═══ Data for processing

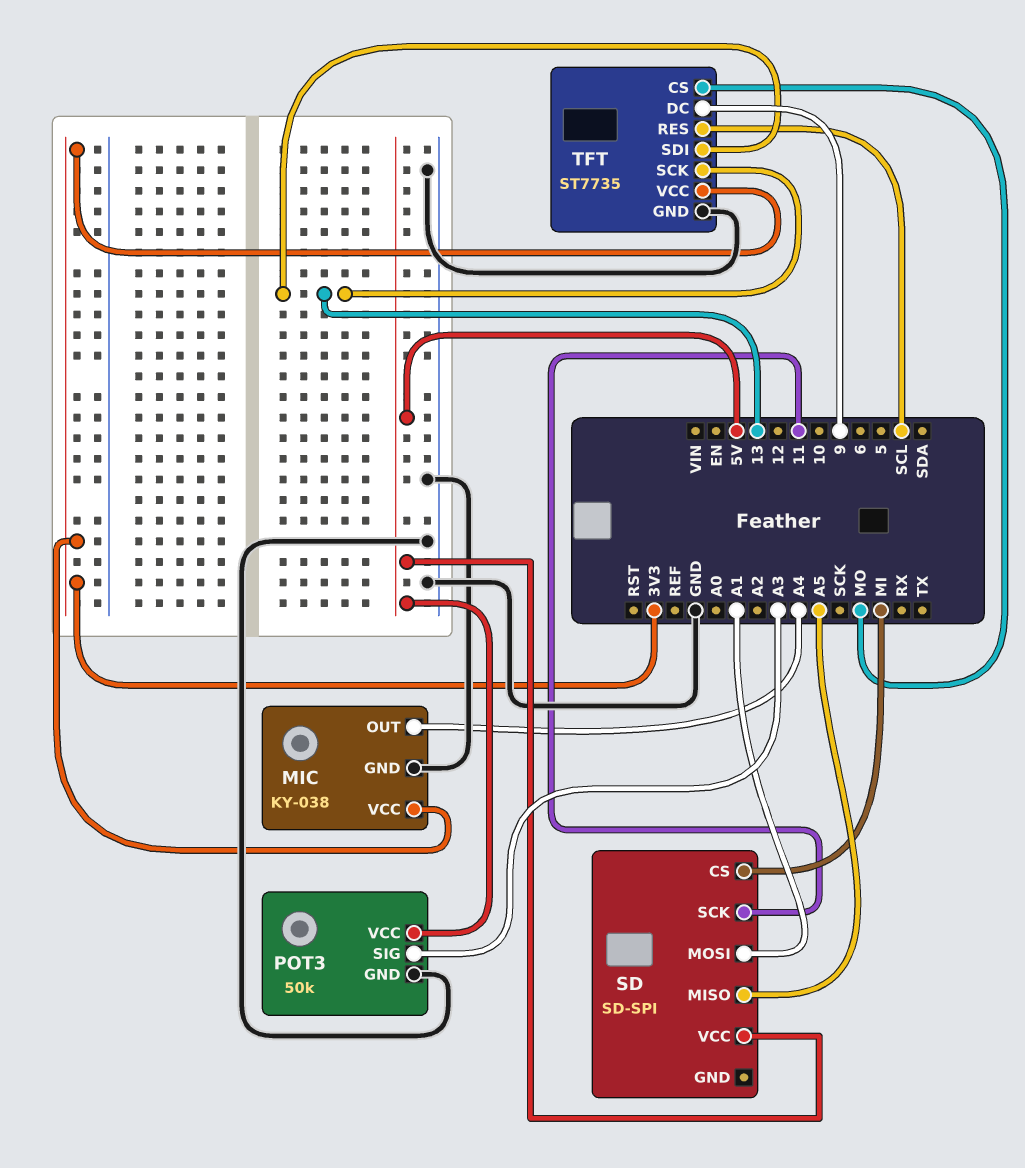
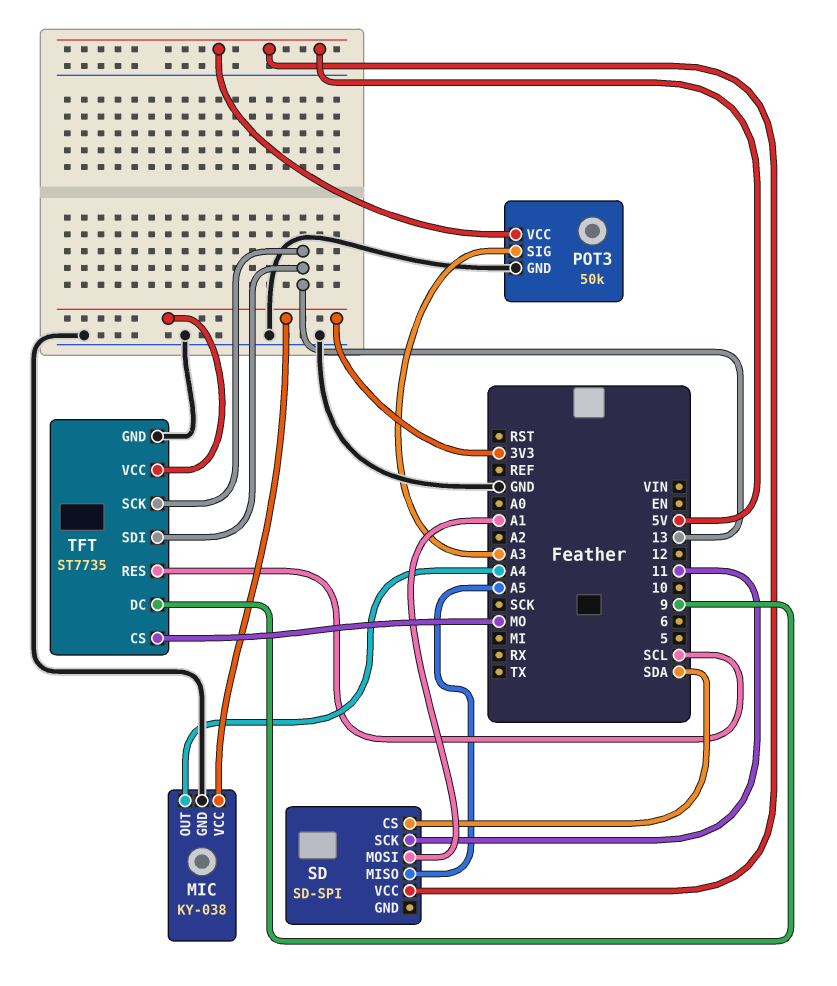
SD pin CS: MI -> SDA

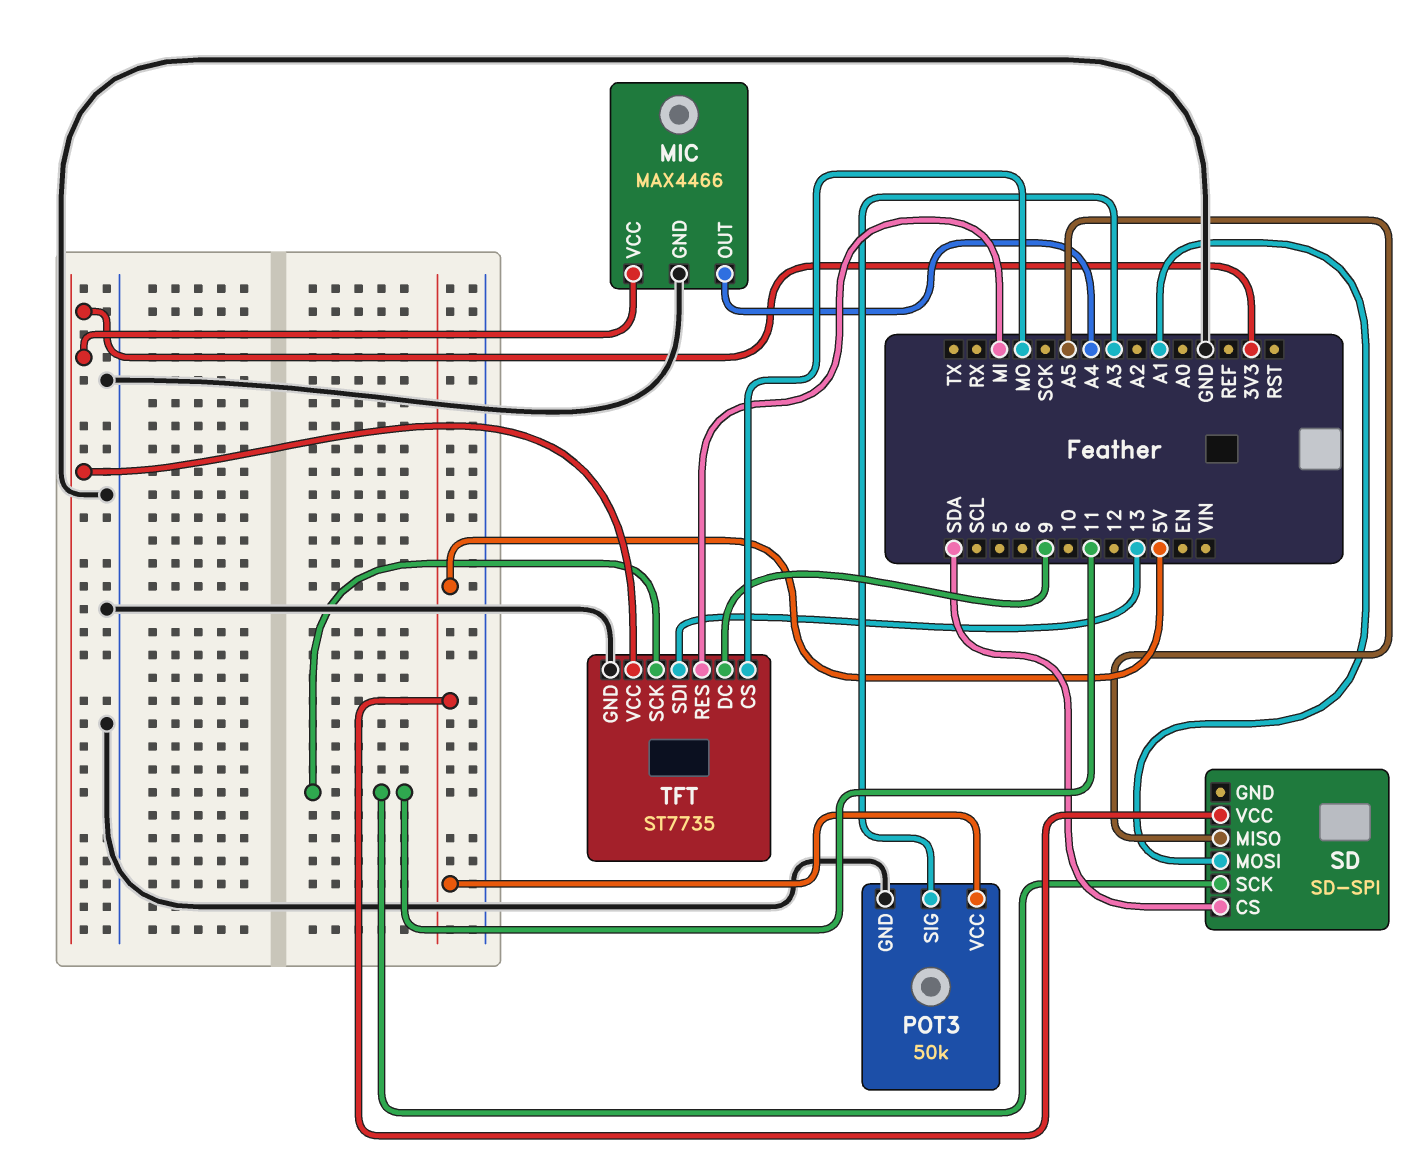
MIC: KY-038 -> MAX4466
TFT pin RES: SCL -> MI
TFT pin SCK: 13 -> 11

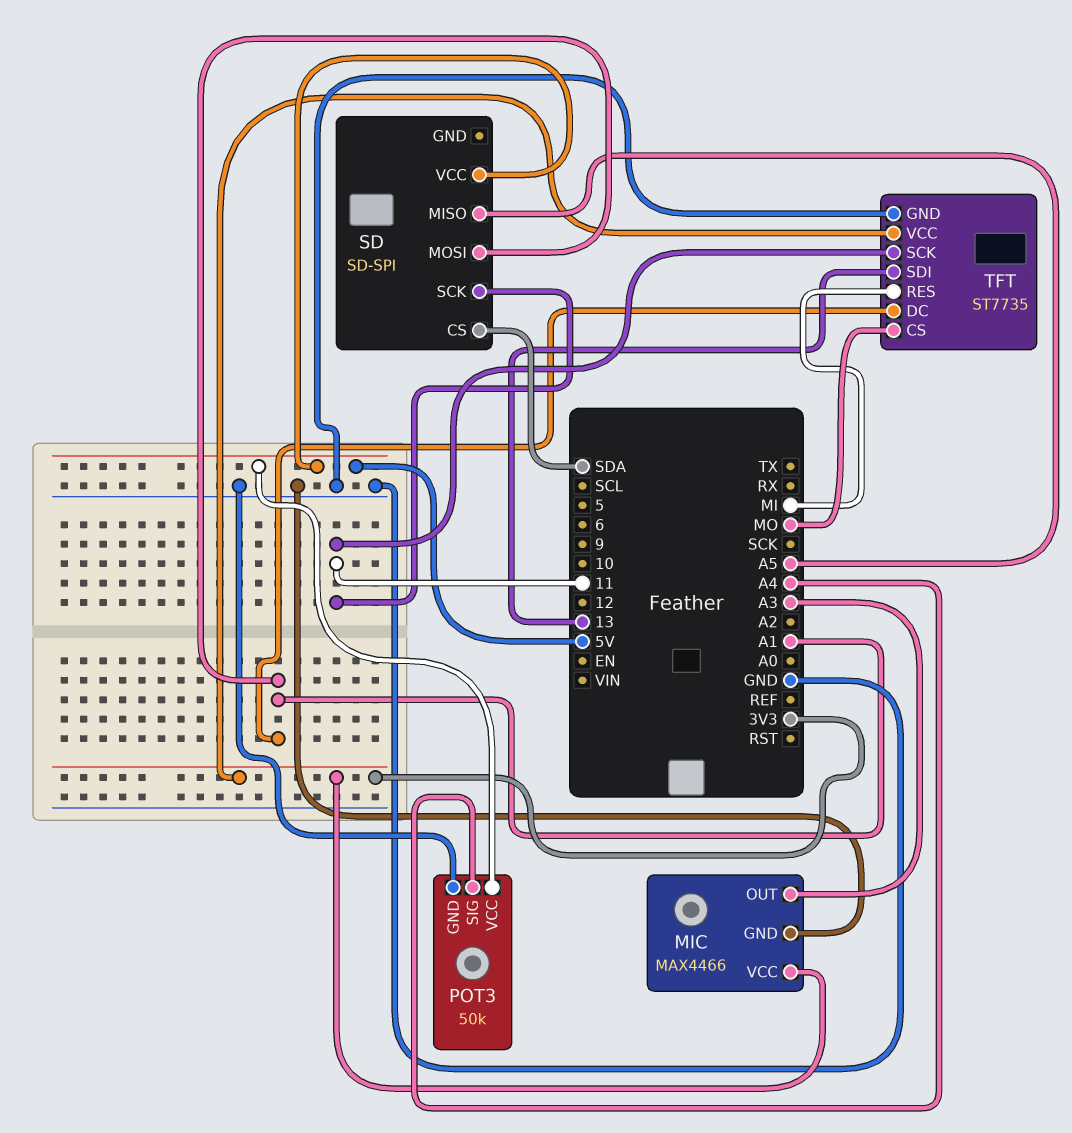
MIC pin OUT: A4 -> A3
POT3 pin SIG: A3 -> A4
TFT pin DC: 9 -> A1

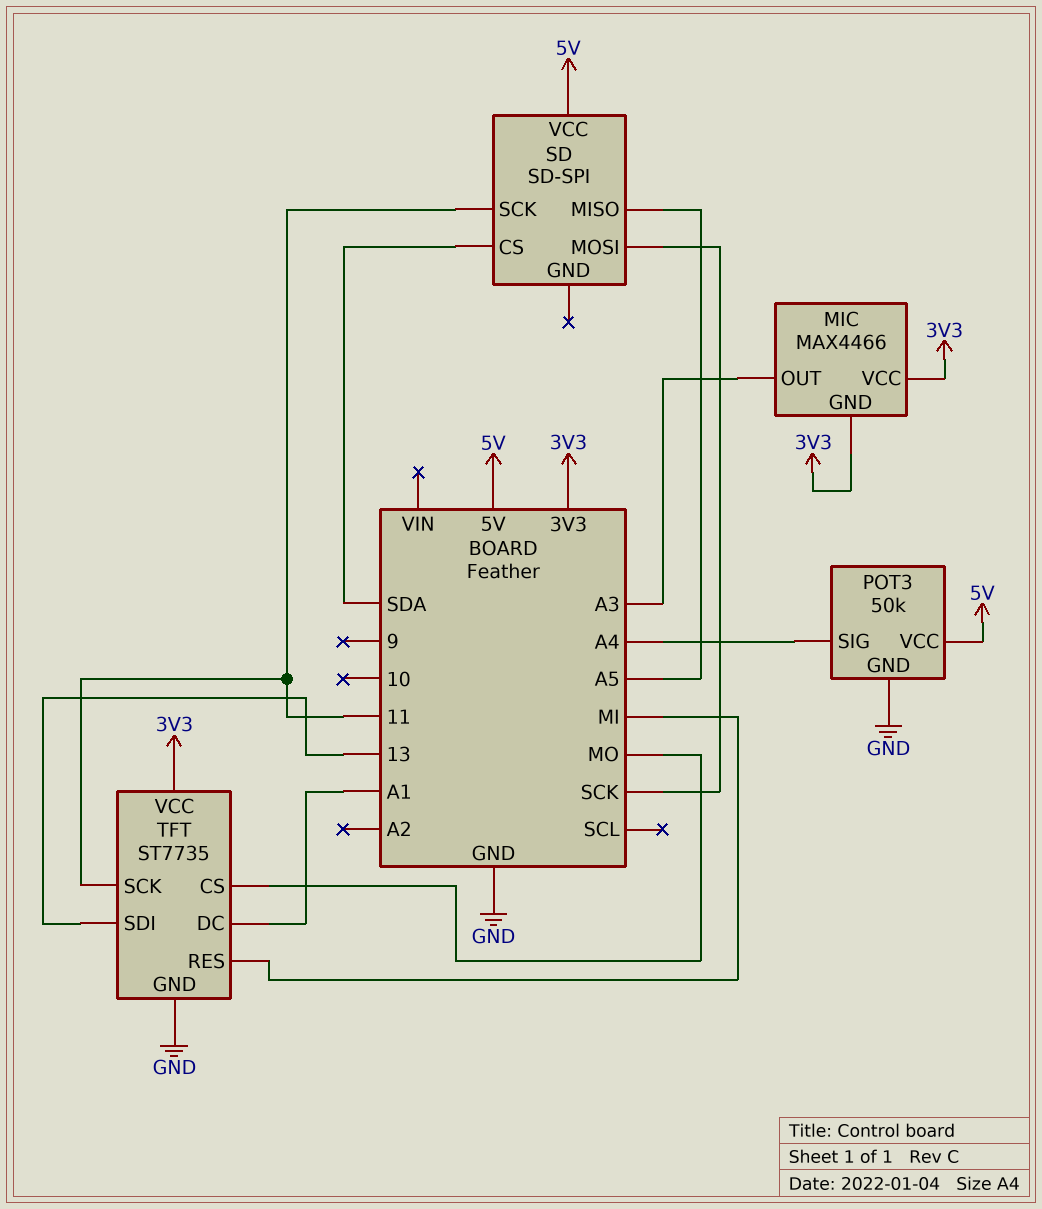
MIC pin GND: GND -> 3V3
SD pin MOSI: A1 -> SCK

══════

Please set down each line of the data above exactly as written, without the pictures.

SD pin CS: MI -> SDA

MIC: KY-038 -> MAX4466
TFT pin RES: SCL -> MI
TFT pin SCK: 13 -> 11

MIC pin OUT: A4 -> A3
POT3 pin SIG: A3 -> A4
TFT pin DC: 9 -> A1

MIC pin GND: GND -> 3V3
SD pin MOSI: A1 -> SCK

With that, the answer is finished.